[Stated goal] Pick out every line in the data below that contains the string "pizz", and copy each of those lines.

------ Exercise input ------

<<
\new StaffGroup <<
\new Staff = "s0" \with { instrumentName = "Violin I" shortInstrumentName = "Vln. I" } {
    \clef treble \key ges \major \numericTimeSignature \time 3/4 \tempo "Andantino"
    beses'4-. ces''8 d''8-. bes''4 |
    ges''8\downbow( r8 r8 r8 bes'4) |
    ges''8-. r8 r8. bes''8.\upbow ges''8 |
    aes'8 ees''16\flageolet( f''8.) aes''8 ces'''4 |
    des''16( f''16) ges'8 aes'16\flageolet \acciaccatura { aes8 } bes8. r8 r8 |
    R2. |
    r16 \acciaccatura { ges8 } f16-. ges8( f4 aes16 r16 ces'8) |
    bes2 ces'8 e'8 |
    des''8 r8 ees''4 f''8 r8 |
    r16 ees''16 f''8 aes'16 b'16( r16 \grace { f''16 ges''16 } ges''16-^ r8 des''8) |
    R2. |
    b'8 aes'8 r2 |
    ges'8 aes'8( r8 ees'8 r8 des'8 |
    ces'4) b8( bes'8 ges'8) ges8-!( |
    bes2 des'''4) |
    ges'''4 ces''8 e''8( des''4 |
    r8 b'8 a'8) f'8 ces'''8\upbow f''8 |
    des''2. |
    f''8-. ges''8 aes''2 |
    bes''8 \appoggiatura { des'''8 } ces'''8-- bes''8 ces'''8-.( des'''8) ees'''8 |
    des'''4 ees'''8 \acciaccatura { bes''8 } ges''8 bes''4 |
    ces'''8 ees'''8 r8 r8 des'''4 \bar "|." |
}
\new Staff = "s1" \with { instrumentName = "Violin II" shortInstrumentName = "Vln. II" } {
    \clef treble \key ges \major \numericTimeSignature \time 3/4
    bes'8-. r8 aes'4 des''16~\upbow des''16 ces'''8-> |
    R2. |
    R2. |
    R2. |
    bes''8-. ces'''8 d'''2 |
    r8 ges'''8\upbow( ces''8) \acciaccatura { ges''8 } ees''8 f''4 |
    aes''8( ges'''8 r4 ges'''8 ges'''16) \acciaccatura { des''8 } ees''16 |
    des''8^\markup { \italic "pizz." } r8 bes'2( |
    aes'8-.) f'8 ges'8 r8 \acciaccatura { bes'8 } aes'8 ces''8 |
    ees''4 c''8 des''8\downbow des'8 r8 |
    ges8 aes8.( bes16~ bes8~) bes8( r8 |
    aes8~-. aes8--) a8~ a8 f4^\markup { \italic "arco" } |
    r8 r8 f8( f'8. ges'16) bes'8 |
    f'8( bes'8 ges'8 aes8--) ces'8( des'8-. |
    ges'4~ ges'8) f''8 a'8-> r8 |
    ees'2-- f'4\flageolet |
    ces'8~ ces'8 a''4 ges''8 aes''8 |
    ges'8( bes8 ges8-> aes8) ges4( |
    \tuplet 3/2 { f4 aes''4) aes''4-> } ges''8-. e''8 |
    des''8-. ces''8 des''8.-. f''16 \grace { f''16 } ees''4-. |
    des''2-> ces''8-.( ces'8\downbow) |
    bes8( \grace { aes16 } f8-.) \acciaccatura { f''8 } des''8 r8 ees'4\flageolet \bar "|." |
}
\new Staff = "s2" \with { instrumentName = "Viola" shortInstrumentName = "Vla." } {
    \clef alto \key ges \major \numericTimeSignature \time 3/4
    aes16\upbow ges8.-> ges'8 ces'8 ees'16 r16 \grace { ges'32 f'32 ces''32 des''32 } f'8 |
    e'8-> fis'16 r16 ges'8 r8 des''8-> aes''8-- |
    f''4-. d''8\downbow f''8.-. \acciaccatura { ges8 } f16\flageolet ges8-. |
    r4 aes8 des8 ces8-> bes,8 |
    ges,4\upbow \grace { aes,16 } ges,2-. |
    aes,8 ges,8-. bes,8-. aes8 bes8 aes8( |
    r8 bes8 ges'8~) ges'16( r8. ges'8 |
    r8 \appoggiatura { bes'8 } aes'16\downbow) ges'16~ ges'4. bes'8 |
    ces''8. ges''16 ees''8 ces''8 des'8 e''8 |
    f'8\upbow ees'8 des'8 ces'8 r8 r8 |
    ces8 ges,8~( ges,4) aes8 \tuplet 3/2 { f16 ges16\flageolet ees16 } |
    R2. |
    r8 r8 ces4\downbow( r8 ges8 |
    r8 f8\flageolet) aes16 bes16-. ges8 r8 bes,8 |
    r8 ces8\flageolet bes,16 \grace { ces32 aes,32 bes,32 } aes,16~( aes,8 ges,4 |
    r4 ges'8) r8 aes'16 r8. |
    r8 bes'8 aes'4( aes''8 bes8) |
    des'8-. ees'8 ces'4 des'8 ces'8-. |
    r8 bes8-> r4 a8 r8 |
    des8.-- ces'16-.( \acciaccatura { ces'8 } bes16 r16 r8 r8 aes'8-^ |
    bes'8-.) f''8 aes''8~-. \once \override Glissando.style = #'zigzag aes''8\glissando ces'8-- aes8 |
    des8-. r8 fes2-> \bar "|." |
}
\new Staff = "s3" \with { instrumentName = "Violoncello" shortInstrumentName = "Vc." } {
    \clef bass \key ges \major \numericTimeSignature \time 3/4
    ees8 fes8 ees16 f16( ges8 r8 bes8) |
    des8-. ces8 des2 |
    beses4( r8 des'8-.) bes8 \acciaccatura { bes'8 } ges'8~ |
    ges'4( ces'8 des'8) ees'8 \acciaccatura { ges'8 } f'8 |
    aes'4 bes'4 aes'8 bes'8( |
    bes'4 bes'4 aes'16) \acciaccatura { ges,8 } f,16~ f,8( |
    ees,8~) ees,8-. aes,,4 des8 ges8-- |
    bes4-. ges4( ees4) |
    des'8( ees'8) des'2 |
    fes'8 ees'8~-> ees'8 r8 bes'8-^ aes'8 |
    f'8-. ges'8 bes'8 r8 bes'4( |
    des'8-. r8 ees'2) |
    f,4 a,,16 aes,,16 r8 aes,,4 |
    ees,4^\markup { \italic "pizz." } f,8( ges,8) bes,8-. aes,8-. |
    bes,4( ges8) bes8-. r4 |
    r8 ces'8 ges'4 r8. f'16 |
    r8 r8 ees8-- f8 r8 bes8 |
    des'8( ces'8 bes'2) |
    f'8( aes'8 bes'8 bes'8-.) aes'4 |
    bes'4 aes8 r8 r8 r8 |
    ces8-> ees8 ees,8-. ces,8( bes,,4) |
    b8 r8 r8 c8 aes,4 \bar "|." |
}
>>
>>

------
------ Exercise input ------

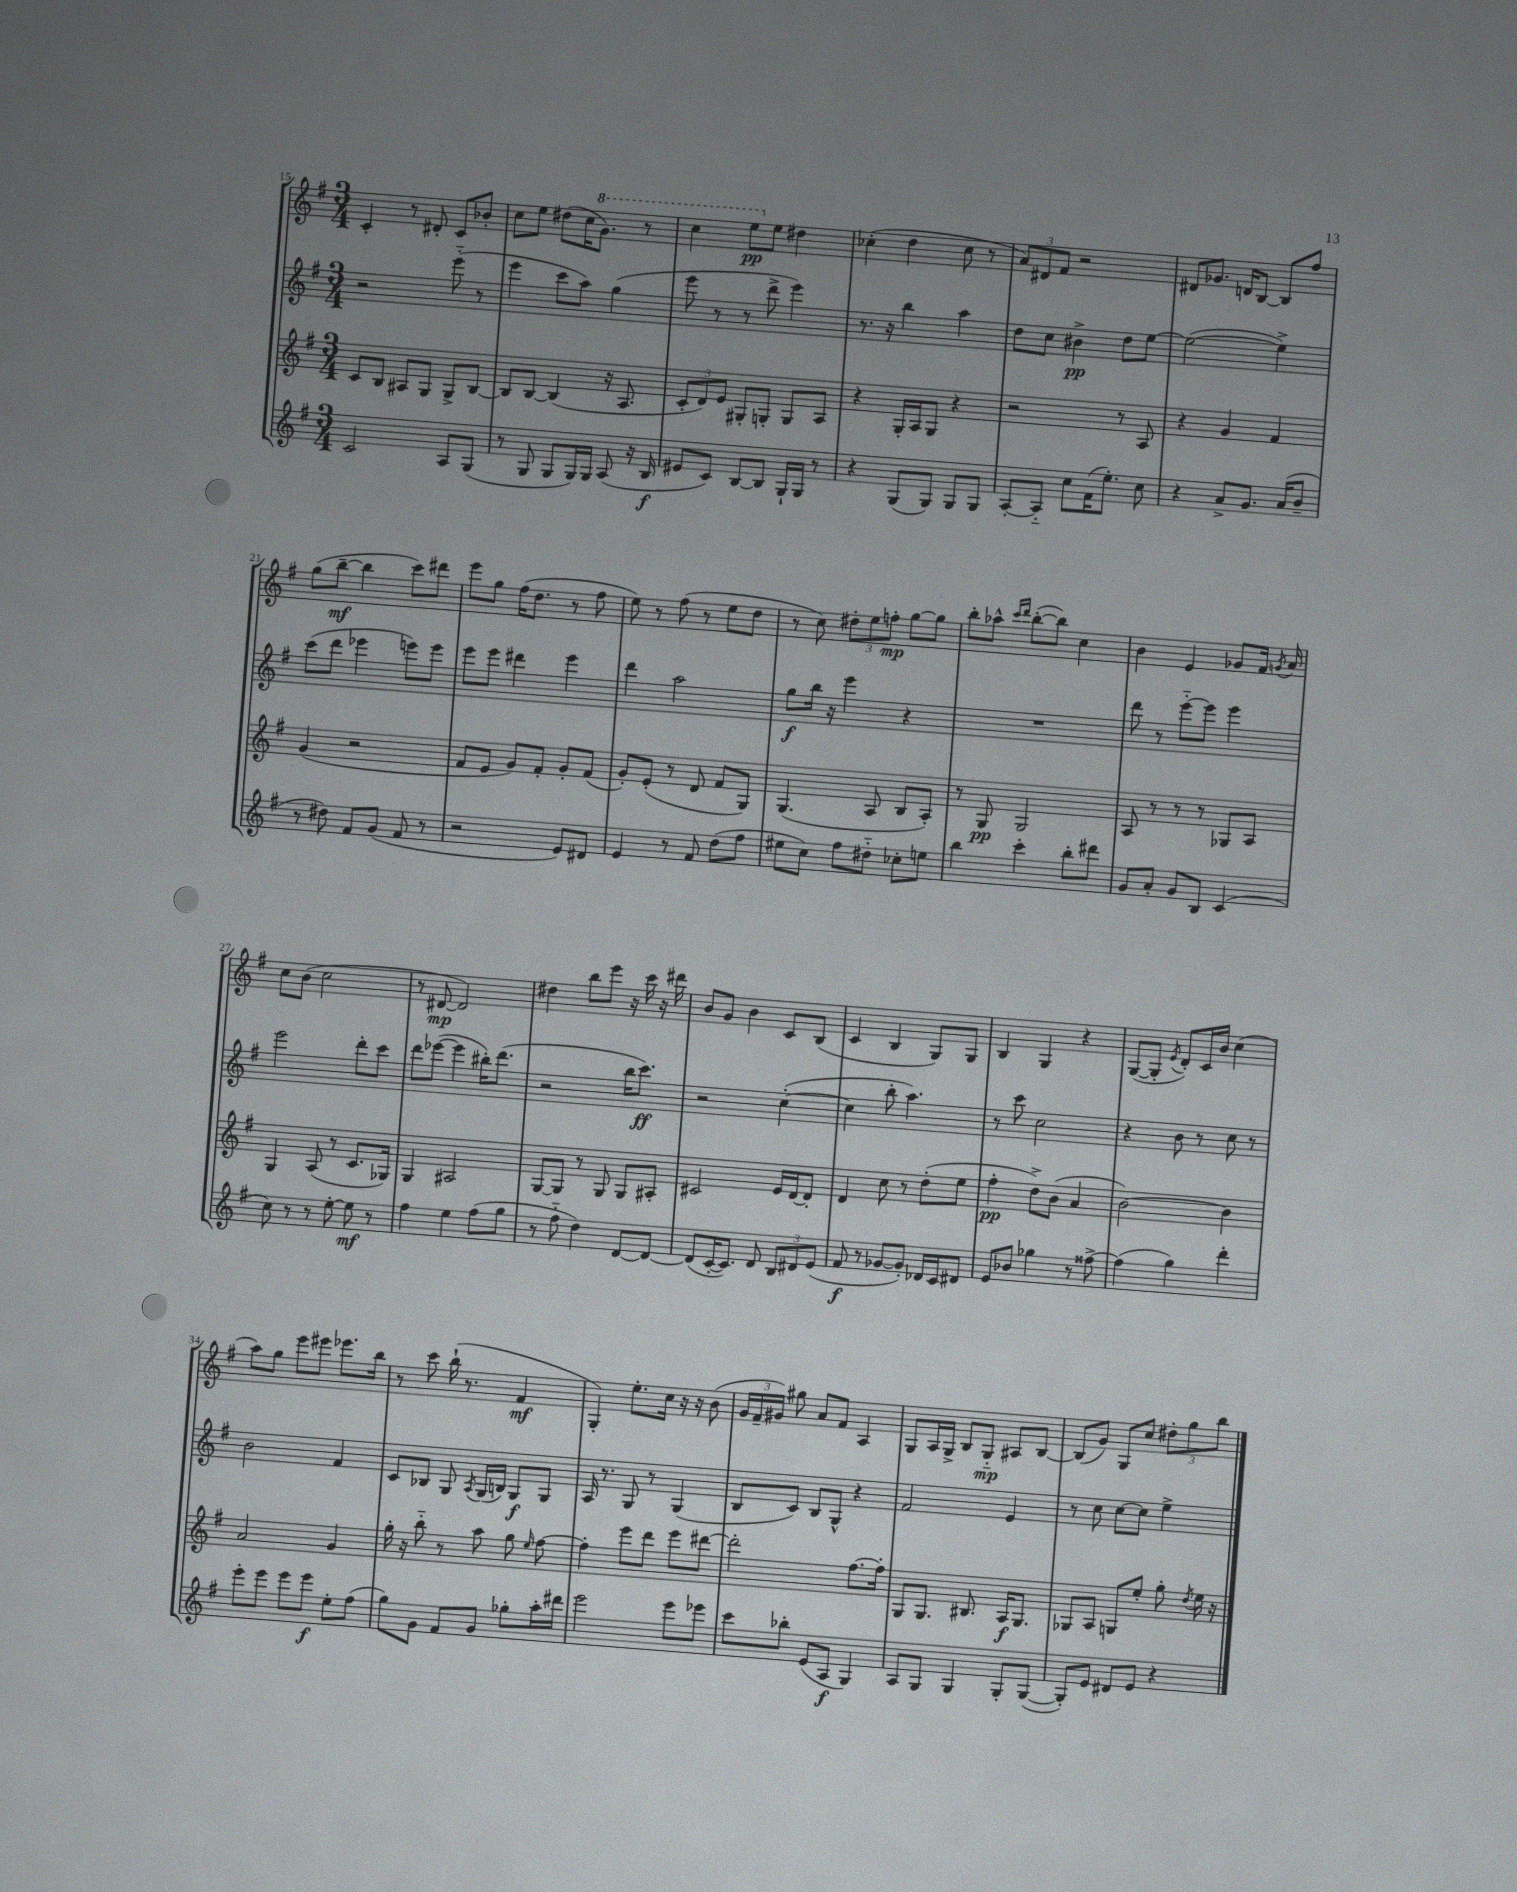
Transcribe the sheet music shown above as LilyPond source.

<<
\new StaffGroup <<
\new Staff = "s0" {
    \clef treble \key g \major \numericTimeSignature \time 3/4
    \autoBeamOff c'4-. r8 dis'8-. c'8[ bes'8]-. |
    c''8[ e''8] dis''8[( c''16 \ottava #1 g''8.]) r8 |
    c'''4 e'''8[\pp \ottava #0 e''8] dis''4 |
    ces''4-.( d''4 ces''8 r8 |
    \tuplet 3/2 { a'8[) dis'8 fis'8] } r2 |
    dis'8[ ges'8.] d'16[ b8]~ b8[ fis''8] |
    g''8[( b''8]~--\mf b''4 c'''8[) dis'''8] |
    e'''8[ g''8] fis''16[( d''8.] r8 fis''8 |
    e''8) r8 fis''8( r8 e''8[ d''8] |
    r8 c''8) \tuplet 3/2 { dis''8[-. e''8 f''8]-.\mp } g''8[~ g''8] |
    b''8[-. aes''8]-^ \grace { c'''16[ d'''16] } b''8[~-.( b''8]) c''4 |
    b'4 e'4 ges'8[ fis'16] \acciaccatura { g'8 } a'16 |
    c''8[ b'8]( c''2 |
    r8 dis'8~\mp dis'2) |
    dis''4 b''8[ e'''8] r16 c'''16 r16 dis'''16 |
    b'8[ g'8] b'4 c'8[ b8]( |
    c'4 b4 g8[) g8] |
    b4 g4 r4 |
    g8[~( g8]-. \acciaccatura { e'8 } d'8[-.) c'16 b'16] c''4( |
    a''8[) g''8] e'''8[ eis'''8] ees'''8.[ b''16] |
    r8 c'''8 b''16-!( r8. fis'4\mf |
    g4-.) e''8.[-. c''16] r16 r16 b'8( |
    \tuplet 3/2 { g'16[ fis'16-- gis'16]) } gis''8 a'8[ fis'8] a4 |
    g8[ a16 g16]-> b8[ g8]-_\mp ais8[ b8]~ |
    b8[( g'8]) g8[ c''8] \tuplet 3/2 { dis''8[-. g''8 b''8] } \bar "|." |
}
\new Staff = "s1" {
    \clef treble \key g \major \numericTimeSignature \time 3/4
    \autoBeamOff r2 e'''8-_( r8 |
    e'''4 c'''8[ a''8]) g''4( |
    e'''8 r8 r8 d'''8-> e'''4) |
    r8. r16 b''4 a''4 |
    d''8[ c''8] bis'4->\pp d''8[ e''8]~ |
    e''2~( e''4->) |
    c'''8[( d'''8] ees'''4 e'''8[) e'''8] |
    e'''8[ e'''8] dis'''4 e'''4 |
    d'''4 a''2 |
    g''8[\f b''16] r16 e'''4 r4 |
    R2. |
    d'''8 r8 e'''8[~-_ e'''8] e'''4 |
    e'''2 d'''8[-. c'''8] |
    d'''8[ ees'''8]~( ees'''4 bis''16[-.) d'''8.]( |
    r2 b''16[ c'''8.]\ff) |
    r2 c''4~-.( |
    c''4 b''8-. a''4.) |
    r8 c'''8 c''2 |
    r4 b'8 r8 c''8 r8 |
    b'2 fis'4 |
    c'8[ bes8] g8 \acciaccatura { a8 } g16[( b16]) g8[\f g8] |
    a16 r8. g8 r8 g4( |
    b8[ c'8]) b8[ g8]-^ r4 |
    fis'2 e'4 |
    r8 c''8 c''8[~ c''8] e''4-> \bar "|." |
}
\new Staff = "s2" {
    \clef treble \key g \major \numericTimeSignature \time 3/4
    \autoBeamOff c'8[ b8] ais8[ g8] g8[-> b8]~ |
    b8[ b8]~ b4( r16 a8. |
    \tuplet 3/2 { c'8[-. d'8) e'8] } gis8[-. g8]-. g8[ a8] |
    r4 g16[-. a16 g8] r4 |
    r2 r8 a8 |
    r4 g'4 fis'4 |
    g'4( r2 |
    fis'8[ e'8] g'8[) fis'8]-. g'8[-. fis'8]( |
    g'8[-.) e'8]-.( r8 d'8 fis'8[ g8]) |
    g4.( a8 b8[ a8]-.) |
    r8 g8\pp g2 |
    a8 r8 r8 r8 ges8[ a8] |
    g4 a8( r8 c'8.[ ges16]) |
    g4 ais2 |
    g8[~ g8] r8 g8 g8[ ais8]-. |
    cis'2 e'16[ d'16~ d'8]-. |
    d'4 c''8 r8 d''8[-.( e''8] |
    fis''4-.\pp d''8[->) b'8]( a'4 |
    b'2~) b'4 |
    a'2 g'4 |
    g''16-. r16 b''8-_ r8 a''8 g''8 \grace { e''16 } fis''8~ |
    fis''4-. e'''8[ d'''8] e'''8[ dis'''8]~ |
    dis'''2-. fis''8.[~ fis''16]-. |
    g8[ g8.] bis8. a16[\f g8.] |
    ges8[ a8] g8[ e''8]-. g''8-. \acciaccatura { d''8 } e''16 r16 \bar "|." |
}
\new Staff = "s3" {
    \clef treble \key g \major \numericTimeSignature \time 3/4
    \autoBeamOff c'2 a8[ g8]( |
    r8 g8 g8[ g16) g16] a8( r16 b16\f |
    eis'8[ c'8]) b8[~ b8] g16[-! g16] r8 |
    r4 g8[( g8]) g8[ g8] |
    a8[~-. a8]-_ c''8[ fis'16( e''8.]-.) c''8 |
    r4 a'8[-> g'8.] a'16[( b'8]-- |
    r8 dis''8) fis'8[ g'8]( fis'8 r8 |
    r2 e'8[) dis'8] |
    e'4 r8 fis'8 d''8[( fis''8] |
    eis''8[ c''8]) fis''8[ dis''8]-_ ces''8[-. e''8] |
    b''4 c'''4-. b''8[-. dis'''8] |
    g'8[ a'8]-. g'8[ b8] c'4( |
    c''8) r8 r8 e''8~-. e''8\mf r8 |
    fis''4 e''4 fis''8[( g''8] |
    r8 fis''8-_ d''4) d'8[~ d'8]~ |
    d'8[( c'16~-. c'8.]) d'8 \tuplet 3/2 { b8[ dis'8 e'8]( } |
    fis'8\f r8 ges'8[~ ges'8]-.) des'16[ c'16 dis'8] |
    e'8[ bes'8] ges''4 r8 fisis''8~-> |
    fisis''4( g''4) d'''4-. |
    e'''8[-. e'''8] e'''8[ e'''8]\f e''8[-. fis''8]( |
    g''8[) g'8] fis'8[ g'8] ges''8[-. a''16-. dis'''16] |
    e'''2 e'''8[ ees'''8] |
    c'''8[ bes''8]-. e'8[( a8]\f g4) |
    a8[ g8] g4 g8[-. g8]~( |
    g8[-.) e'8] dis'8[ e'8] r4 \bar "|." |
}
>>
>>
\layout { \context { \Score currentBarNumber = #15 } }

------

[Solution below]
    des''8^\markup { \italic "pizz." } r8 bes'2( |
    ees,4^\markup { \italic "pizz." } f,8( ges,8) bes,8-. aes,8-. |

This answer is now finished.